== Given records ==
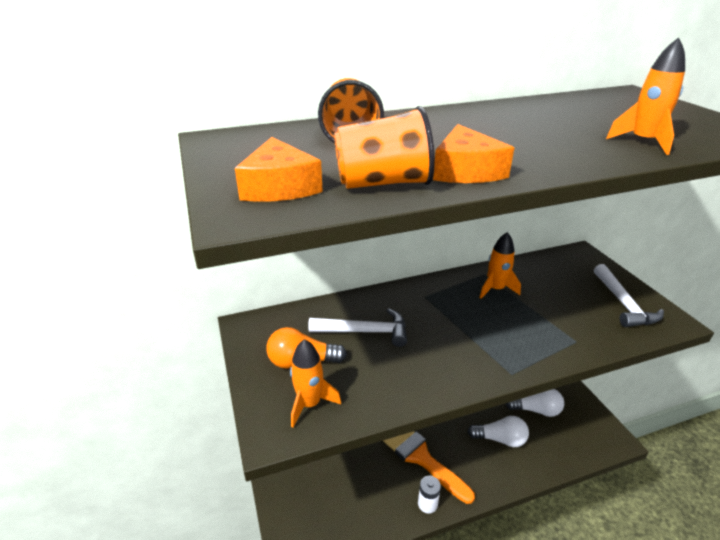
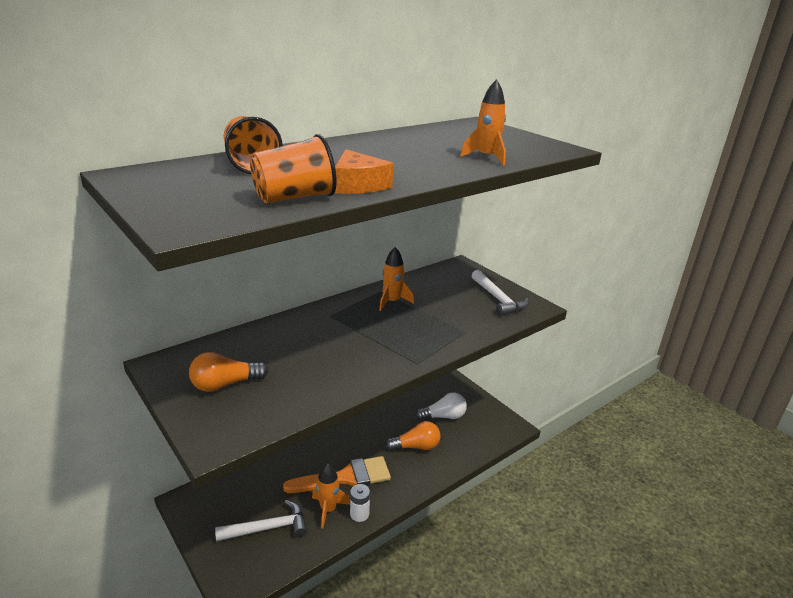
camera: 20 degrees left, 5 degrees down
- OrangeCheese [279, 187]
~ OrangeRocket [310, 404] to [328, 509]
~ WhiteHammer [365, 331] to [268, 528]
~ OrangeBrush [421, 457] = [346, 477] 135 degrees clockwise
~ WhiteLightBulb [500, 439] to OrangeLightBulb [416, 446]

== Exercise ==
Copy out the whole listing word for word, except for any picture it includes.

== Solution to this problem ==
camera: 20 degrees left, 5 degrees down
- OrangeCheese [279, 187]
~ OrangeRocket [310, 404] to [328, 509]
~ WhiteHammer [365, 331] to [268, 528]
~ OrangeBrush [421, 457] = [346, 477] 135 degrees clockwise
~ WhiteLightBulb [500, 439] to OrangeLightBulb [416, 446]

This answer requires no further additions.